*AIM OF THE EXERCISE:*
Copy each line from the records below in which the word "minus" is found.

*TASK DATA:*

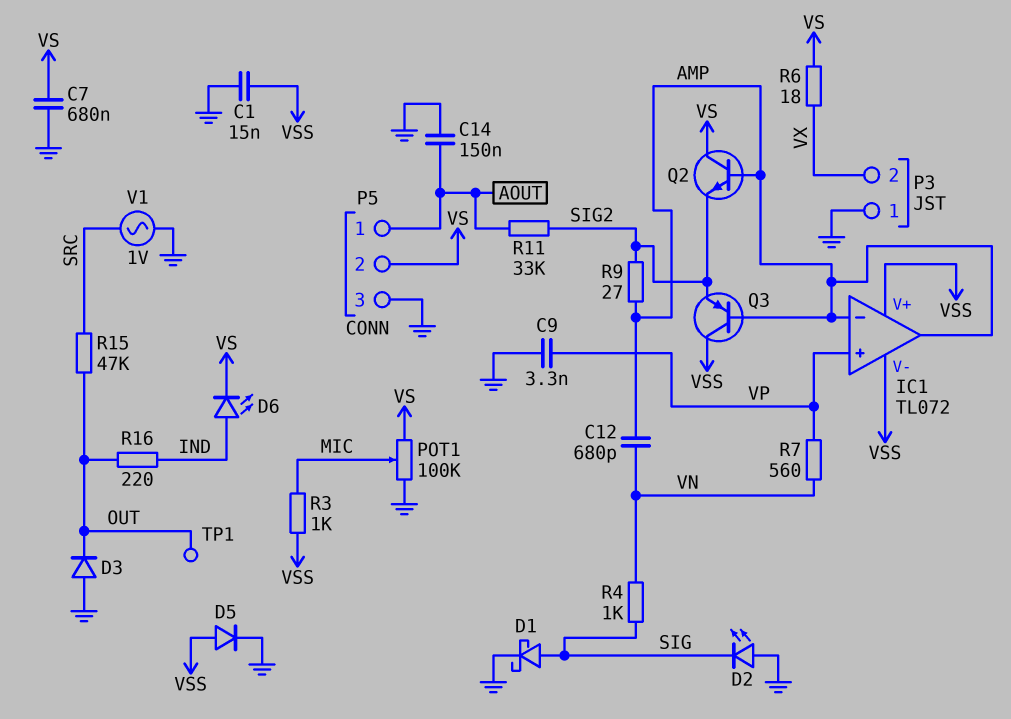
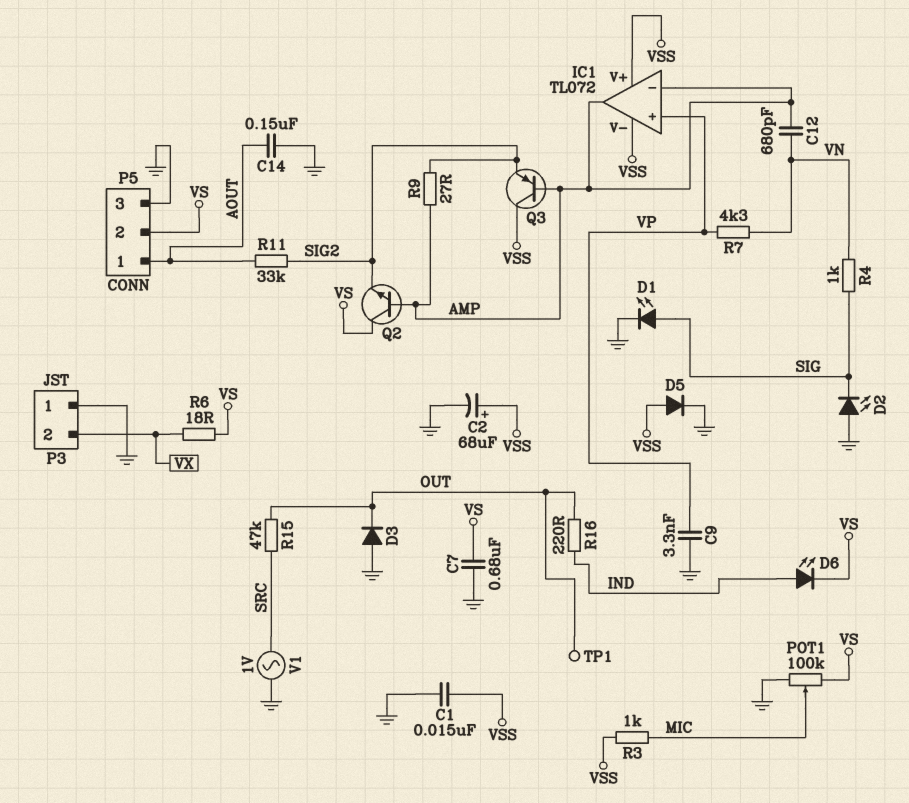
C2: none -> 68uF (plus VSS, minus GND)
D1: schottky (A SIG, K GND) -> LED (A SIG, K GND)
R7: 560 (VN, VP) -> 4.3k (VN, VP)

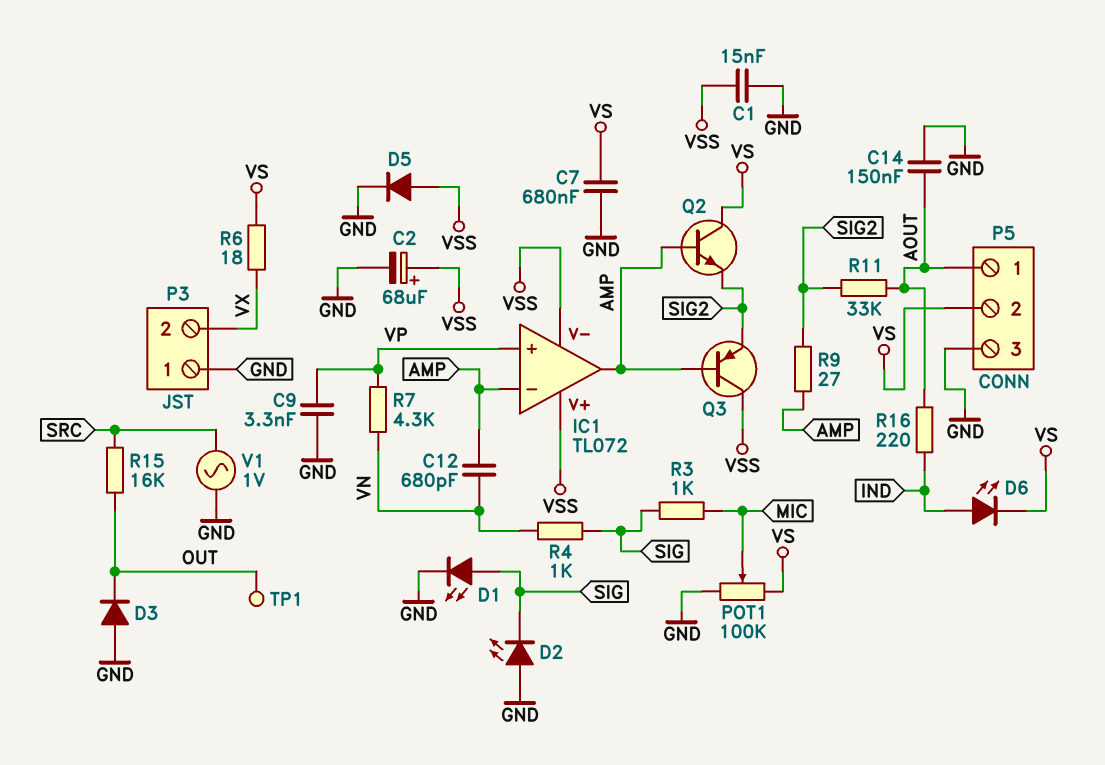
R3: 1k (MIC, VSS) -> 1k (MIC, SIG)
R15: 47k (OUT, SRC) -> 16k (OUT, SRC)
R16: 220 (IND, OUT) -> 220 (AOUT, IND)

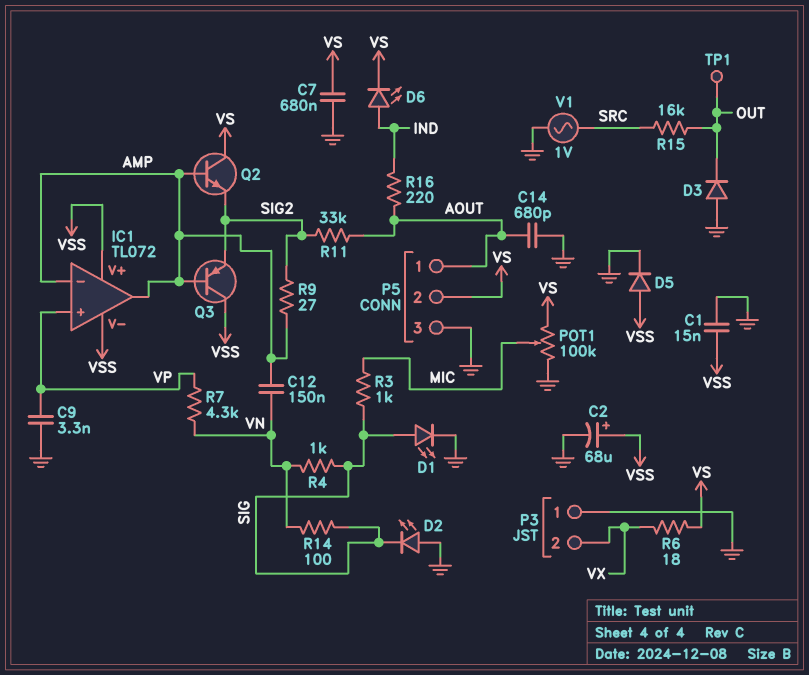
C12: 680pF (AMP, VN) -> 150nF (AMP, VN)
C14: 150nF (AOUT, GND) -> 680pF (AOUT, GND)
R14: none -> 100 (SIG, VN)

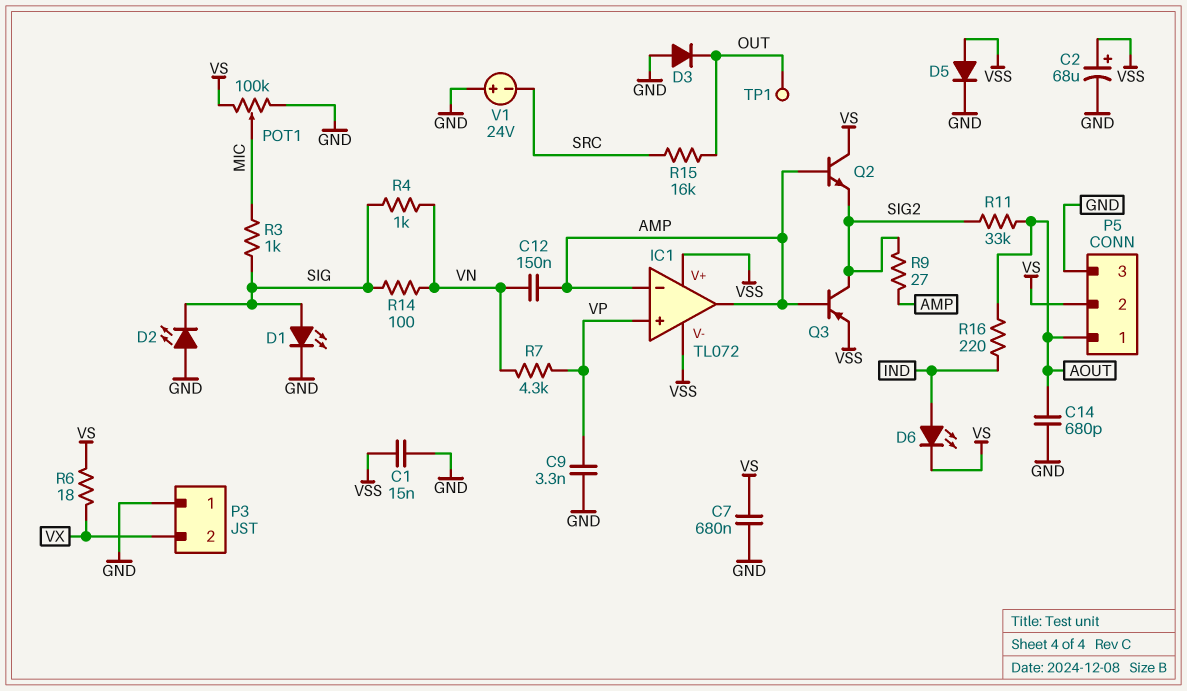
Q3: PNP (B AMP, C VSS, E SIG2) -> PNP (B AMP, C SIG2, E VSS)
V1: AC 1V (GND, SRC) -> 24V (plus GND, minus SRC)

*SOLVED EXERCISE:*
C2: none -> 68uF (plus VSS, minus GND)
V1: AC 1V (GND, SRC) -> 24V (plus GND, minus SRC)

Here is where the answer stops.